====== Exercise materials

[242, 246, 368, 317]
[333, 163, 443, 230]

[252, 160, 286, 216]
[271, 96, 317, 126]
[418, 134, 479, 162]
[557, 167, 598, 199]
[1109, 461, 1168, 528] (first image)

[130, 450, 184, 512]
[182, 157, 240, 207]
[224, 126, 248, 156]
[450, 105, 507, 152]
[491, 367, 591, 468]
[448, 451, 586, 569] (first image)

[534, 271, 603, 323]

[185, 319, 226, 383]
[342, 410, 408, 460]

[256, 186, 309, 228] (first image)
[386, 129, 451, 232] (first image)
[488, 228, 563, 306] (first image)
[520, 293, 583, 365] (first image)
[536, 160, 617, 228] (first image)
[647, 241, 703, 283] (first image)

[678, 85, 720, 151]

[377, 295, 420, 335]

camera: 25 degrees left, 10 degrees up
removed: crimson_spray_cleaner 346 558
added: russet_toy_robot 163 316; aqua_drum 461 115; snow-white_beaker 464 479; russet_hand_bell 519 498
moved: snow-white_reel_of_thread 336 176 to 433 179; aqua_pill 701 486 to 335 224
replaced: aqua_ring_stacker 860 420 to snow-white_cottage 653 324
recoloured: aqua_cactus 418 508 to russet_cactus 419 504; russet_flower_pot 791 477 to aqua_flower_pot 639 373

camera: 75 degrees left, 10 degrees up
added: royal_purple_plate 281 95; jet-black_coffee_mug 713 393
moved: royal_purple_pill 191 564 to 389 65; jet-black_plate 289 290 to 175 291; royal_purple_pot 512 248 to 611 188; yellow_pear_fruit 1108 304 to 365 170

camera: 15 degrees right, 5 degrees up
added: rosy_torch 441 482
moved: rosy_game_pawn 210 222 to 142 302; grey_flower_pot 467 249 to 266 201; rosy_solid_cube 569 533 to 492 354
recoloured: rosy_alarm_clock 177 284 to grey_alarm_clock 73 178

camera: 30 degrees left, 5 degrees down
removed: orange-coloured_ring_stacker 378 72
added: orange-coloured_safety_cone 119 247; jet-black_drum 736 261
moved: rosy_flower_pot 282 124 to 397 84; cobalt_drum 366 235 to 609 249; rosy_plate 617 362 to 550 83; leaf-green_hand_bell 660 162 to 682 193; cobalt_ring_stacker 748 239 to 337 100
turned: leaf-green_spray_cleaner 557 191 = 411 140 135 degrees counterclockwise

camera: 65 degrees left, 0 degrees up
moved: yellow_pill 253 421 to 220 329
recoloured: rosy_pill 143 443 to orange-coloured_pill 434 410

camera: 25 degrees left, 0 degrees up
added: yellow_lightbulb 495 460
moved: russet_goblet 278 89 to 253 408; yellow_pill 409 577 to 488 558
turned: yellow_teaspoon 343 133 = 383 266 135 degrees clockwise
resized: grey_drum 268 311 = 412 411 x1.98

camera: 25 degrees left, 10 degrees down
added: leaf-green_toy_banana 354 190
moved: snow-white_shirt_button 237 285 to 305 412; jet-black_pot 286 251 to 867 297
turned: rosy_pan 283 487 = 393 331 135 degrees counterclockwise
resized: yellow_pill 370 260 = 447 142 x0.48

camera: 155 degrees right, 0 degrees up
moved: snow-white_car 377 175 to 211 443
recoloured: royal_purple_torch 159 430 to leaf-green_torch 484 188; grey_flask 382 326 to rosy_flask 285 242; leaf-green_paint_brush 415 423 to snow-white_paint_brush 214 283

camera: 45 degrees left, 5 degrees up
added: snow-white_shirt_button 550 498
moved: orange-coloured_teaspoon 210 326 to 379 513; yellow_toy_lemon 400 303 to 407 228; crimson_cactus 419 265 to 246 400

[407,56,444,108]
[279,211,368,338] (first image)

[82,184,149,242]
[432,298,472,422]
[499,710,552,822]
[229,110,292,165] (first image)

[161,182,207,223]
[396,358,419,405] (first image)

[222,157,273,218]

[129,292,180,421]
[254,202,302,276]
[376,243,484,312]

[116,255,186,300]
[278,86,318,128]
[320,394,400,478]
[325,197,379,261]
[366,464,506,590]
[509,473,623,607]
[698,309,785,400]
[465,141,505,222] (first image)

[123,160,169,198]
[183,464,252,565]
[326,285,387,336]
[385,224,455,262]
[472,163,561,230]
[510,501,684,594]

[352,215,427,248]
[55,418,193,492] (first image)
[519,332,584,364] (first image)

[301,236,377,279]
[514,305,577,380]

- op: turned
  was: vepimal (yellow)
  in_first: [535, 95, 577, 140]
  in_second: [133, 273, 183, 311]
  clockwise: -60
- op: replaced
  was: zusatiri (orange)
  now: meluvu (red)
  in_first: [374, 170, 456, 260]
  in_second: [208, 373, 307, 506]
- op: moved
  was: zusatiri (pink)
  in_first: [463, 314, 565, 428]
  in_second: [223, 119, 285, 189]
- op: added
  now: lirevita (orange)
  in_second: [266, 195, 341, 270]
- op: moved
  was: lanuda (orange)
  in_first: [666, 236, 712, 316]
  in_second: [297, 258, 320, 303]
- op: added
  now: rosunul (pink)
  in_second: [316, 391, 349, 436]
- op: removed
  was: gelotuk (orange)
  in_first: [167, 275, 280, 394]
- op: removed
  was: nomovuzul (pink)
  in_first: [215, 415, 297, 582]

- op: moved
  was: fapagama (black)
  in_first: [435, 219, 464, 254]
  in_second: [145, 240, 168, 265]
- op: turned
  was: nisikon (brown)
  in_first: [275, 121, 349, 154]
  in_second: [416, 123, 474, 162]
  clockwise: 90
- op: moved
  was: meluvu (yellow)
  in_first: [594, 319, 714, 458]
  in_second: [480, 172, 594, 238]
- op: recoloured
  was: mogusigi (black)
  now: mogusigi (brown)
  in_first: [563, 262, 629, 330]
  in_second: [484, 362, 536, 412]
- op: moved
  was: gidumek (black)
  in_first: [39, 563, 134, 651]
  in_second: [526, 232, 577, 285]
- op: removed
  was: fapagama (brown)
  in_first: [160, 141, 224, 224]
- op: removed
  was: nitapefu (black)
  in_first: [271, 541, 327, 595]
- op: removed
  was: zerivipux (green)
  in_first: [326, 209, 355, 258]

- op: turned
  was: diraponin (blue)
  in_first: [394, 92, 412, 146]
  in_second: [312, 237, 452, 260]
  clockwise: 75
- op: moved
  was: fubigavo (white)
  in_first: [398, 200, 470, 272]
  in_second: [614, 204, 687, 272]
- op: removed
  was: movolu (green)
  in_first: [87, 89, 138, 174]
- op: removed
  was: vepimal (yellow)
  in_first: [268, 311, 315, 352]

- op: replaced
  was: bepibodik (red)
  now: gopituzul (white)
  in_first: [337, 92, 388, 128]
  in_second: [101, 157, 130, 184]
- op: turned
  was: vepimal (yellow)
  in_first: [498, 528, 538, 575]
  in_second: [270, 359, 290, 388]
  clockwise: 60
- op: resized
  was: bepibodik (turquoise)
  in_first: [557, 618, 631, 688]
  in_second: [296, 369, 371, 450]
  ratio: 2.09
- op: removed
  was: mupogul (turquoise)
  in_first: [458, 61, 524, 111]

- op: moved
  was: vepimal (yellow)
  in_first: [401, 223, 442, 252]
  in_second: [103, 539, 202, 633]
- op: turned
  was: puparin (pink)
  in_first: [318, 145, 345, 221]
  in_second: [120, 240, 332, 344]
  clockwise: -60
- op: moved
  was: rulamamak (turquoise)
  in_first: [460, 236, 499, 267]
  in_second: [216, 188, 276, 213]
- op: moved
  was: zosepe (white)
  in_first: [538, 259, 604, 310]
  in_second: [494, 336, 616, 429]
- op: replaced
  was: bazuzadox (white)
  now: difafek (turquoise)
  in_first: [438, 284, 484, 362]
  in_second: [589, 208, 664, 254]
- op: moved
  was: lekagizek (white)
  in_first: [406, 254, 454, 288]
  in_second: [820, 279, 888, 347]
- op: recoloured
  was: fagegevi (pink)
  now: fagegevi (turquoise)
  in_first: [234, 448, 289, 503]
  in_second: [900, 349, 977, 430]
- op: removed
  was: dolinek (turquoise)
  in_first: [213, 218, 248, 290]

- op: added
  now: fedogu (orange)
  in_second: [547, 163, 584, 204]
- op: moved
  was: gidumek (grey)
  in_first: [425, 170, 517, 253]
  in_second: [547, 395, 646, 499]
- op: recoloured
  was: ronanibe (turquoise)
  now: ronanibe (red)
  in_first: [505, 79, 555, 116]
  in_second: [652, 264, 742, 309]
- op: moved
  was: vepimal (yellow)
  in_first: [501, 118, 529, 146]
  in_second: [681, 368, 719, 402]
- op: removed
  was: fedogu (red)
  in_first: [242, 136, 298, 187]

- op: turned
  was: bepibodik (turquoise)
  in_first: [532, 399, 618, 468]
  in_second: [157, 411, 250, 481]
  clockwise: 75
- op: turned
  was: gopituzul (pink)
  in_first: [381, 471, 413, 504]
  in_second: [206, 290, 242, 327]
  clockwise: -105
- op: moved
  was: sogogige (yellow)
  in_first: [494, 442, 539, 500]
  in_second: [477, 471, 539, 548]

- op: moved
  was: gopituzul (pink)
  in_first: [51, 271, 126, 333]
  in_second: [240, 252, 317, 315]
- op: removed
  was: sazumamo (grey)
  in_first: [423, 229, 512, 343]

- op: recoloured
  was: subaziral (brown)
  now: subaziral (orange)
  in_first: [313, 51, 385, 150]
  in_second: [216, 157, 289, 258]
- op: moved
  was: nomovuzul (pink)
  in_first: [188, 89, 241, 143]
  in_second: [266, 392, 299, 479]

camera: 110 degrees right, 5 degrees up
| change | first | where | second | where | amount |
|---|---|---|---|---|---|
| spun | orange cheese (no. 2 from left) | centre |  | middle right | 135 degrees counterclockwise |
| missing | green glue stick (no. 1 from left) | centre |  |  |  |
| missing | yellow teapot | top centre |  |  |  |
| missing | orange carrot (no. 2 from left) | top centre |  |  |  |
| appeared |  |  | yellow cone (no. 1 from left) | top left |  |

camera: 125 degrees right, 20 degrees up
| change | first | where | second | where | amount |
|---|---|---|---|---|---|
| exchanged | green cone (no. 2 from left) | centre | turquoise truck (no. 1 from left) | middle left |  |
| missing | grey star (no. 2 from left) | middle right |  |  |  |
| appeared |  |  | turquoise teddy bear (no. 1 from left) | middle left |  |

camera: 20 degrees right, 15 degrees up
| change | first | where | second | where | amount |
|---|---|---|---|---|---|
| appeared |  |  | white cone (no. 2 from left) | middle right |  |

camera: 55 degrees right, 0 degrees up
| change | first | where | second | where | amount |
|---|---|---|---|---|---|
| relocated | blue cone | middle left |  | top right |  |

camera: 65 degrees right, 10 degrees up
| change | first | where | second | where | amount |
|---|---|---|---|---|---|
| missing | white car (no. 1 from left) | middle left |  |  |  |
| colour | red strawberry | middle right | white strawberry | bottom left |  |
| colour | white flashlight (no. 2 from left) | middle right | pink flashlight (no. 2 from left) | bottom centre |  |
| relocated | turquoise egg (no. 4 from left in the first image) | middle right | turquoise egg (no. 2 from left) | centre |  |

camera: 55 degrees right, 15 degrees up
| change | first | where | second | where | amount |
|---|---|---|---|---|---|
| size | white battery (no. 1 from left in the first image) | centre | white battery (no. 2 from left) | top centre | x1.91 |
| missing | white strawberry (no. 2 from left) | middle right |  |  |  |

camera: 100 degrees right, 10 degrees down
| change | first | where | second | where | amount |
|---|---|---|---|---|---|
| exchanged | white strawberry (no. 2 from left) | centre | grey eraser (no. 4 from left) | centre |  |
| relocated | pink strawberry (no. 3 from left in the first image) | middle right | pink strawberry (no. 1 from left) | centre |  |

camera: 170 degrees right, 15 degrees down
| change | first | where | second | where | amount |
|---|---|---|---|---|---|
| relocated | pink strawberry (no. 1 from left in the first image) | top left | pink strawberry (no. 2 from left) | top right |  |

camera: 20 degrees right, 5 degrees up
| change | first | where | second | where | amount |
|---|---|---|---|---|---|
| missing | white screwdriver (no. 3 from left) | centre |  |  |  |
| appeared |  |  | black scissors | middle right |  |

============

(Your goal):
One inclusive range is required: first line of the data through the line containing "removed: crimson_spray_cleaner 346 558". Set it down exactly and output nothing else.

(Response for this exercise):
[242, 246, 368, 317]
[333, 163, 443, 230]

[252, 160, 286, 216]
[271, 96, 317, 126]
[418, 134, 479, 162]
[557, 167, 598, 199]
[1109, 461, 1168, 528] (first image)

[130, 450, 184, 512]
[182, 157, 240, 207]
[224, 126, 248, 156]
[450, 105, 507, 152]
[491, 367, 591, 468]
[448, 451, 586, 569] (first image)

[534, 271, 603, 323]

[185, 319, 226, 383]
[342, 410, 408, 460]

[256, 186, 309, 228] (first image)
[386, 129, 451, 232] (first image)
[488, 228, 563, 306] (first image)
[520, 293, 583, 365] (first image)
[536, 160, 617, 228] (first image)
[647, 241, 703, 283] (first image)

[678, 85, 720, 151]

[377, 295, 420, 335]

camera: 25 degrees left, 10 degrees up
removed: crimson_spray_cleaner 346 558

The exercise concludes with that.